* Work required *
Could you copy each line of the entries that contains "pincel"?

++++ The records

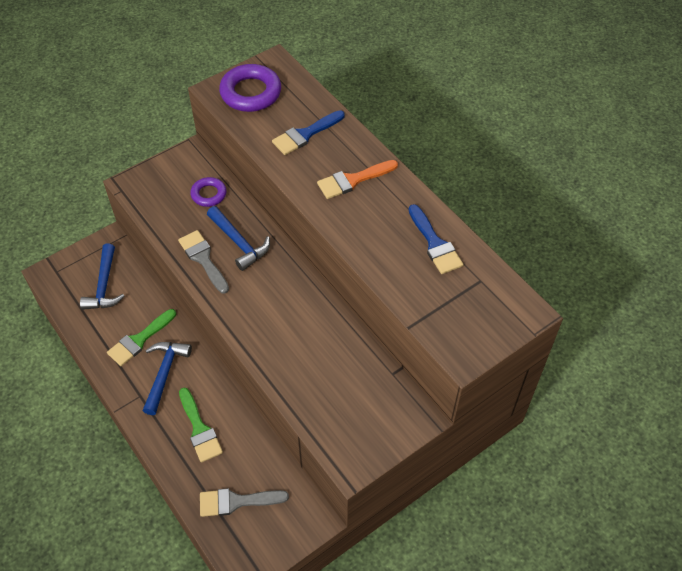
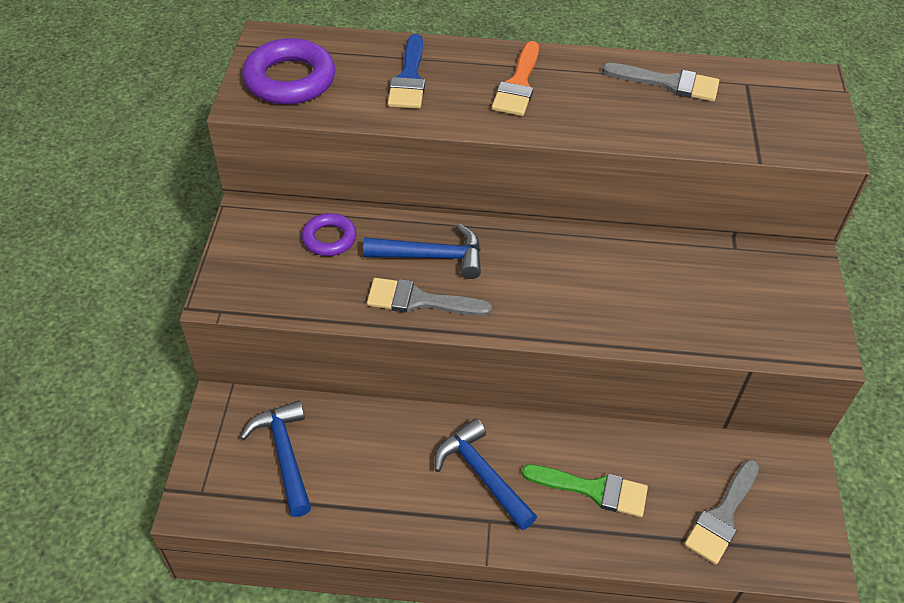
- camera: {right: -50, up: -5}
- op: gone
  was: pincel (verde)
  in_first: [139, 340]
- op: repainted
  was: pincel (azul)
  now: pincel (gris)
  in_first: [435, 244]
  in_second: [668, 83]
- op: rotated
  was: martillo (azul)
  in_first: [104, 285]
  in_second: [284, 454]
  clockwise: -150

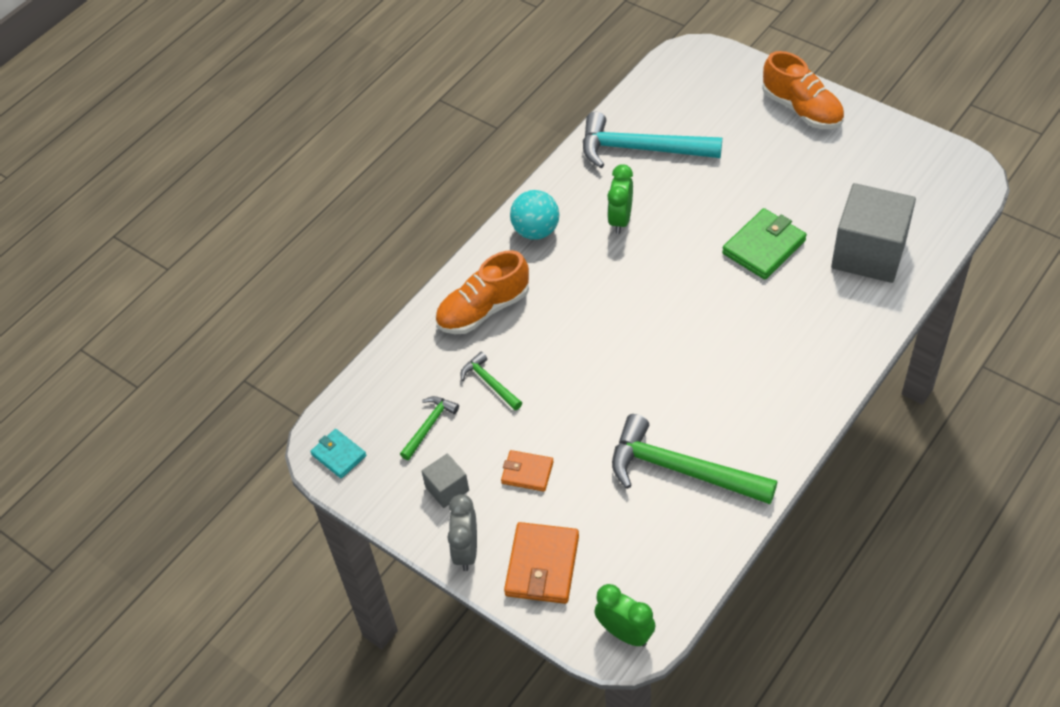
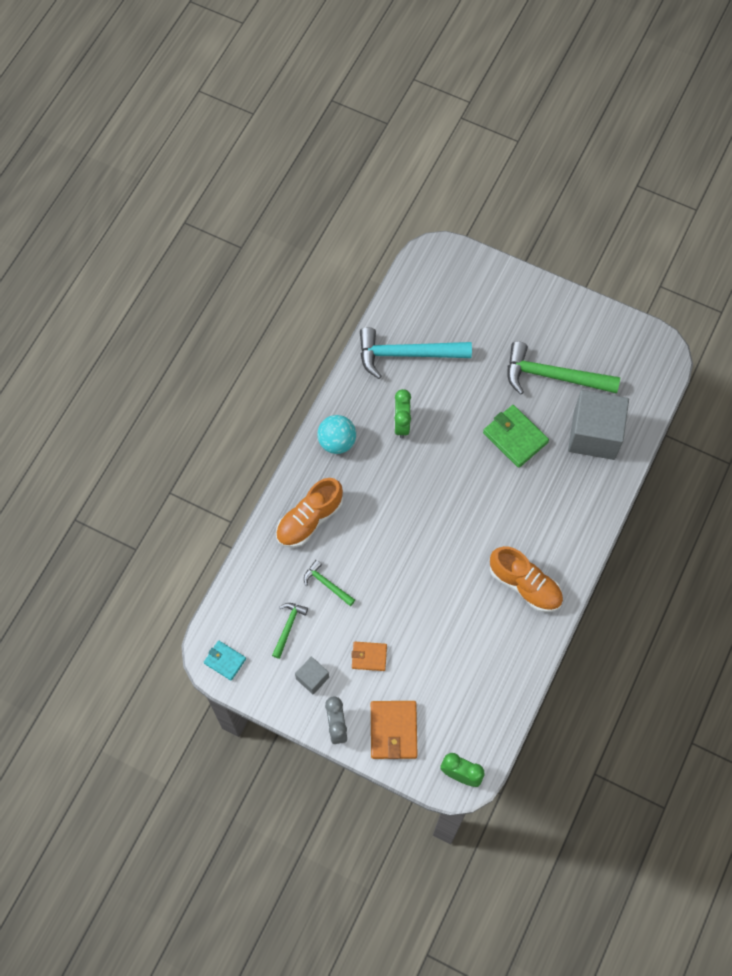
- camera: {right: -15, up: 15}
- op: shifted
  was: martillo (verde)
  in_first: [681, 470]
  in_second: [553, 376]
- op: shifted
  was: zapato (naranja)
  in_first: [801, 109]
  in_second: [525, 585]
- op: rotated
  was: cartera (verde)
  in_first: [763, 247]
  in_second: [515, 437]
  clockwise: -75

++++++++

* Completed exercise *
  was: pincel (verde)
  was: pincel (azul)
  now: pincel (gris)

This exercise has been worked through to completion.